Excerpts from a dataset

····················

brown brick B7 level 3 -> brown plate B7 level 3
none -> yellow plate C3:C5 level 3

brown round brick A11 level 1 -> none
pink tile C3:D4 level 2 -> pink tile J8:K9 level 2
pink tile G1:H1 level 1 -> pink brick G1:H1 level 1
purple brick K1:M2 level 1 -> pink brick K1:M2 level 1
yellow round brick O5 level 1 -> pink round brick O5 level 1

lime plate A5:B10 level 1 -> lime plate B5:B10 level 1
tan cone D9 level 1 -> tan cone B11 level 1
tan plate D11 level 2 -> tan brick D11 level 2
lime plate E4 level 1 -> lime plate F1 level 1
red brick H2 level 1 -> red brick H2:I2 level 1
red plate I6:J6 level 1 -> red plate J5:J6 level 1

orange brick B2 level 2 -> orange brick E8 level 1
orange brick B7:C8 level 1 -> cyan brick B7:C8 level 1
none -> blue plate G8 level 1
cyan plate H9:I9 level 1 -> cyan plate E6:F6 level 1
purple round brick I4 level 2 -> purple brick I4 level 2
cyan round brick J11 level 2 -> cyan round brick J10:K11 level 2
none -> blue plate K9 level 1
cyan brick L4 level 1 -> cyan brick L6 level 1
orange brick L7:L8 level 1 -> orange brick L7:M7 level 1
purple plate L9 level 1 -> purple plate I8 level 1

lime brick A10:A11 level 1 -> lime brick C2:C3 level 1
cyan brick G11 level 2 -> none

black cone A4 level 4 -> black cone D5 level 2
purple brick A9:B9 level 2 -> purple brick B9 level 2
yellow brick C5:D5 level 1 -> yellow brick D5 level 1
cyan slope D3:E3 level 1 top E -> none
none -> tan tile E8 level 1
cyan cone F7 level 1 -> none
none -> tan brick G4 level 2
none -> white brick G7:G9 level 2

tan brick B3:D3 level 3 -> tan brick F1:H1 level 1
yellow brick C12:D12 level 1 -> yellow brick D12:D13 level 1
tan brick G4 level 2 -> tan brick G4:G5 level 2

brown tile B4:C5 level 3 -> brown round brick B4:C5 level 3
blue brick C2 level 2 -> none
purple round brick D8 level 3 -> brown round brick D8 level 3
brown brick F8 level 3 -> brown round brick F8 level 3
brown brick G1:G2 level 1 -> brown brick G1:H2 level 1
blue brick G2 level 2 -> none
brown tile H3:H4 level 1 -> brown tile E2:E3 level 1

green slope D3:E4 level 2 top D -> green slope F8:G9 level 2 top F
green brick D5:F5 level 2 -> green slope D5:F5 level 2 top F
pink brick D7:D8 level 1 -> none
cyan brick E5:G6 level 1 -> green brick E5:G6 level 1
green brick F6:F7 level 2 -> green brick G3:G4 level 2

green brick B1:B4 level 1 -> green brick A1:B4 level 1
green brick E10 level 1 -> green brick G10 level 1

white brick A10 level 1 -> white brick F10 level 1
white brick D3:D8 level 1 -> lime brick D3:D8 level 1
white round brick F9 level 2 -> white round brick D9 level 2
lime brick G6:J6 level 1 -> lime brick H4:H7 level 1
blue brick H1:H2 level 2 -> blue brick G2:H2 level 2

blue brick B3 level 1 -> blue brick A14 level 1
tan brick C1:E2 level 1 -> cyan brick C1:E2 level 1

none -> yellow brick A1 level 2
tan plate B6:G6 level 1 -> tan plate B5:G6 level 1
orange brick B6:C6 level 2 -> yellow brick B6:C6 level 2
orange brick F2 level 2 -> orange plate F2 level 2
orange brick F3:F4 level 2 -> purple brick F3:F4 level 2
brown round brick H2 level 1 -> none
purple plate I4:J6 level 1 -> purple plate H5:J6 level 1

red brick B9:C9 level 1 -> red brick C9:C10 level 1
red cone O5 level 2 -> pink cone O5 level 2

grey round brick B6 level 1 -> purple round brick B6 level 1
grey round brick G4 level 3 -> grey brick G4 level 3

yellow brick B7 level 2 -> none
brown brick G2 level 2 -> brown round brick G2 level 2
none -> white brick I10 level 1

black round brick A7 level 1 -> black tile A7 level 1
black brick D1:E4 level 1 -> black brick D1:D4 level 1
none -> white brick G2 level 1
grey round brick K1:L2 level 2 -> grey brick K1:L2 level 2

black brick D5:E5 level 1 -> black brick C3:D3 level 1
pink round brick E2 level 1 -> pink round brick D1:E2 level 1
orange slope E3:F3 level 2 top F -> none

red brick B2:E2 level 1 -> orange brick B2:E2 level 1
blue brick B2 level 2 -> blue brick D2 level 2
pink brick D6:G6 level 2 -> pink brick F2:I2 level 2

····················

> What you are asked to do
Each line from the top of the records down to the one with "purple round brick I4" must be retyped exactly; include both ends and nothing else.

> Written solution
brown brick B7 level 3 -> brown plate B7 level 3
none -> yellow plate C3:C5 level 3

brown round brick A11 level 1 -> none
pink tile C3:D4 level 2 -> pink tile J8:K9 level 2
pink tile G1:H1 level 1 -> pink brick G1:H1 level 1
purple brick K1:M2 level 1 -> pink brick K1:M2 level 1
yellow round brick O5 level 1 -> pink round brick O5 level 1

lime plate A5:B10 level 1 -> lime plate B5:B10 level 1
tan cone D9 level 1 -> tan cone B11 level 1
tan plate D11 level 2 -> tan brick D11 level 2
lime plate E4 level 1 -> lime plate F1 level 1
red brick H2 level 1 -> red brick H2:I2 level 1
red plate I6:J6 level 1 -> red plate J5:J6 level 1

orange brick B2 level 2 -> orange brick E8 level 1
orange brick B7:C8 level 1 -> cyan brick B7:C8 level 1
none -> blue plate G8 level 1
cyan plate H9:I9 level 1 -> cyan plate E6:F6 level 1
purple round brick I4 level 2 -> purple brick I4 level 2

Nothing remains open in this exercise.